* _ENTRIES SHOWN_:
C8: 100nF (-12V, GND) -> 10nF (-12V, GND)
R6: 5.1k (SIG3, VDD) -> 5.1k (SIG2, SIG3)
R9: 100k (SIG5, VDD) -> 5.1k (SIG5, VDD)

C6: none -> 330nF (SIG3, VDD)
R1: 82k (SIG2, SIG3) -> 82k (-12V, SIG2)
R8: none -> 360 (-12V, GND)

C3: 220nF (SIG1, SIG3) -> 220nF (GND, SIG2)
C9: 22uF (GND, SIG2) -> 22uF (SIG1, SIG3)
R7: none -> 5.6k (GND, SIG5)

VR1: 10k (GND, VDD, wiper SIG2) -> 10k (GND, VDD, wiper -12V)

...

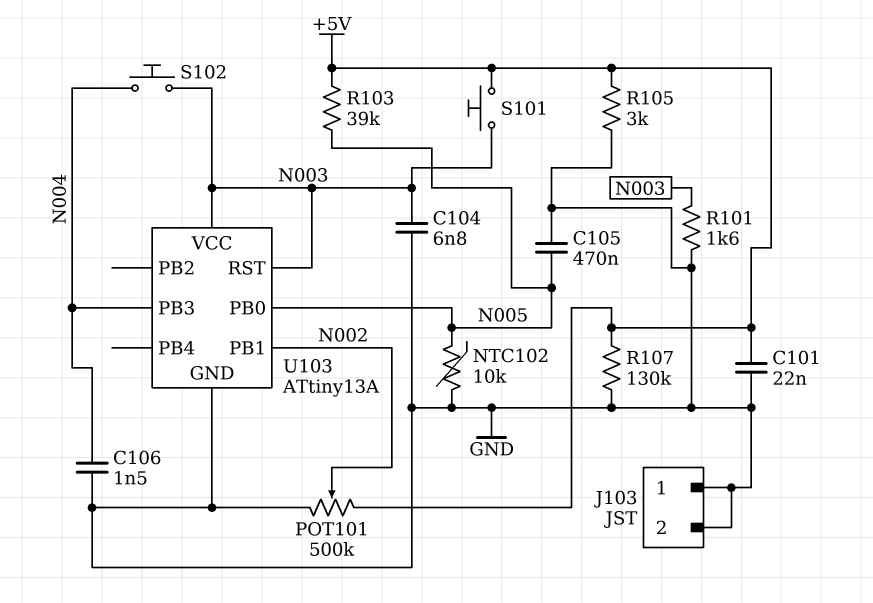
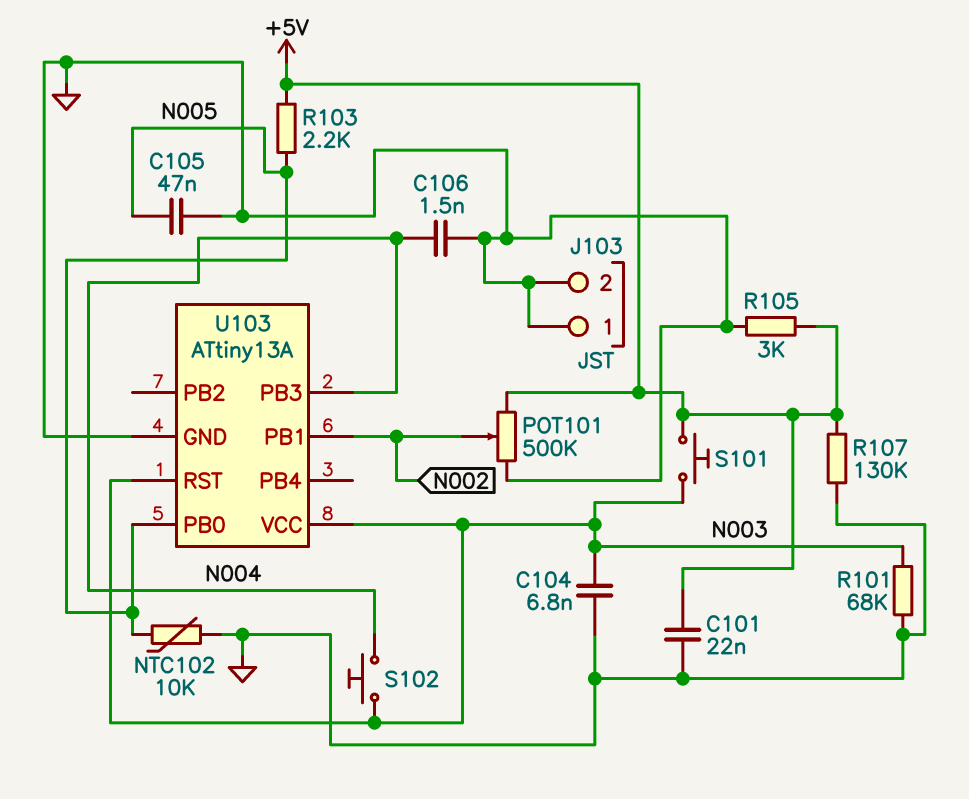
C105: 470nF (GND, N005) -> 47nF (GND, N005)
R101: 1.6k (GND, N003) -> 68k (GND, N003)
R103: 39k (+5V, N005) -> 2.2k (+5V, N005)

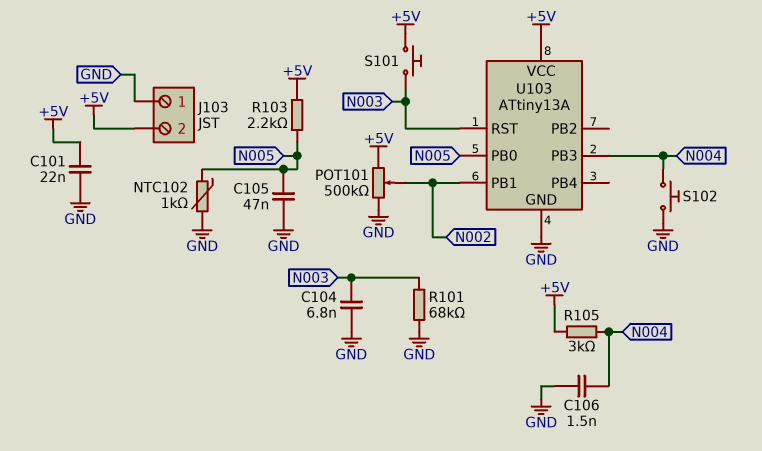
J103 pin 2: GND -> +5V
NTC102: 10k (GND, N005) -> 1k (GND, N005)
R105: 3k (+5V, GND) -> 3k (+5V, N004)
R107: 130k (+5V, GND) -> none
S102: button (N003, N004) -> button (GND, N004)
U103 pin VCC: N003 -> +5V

* _EXERCISE REQUIREMENTS_: Establish how many lines of the material above hold the word "none". Nothing but the count should be returned.

* _WRITTEN ANSWER_: 4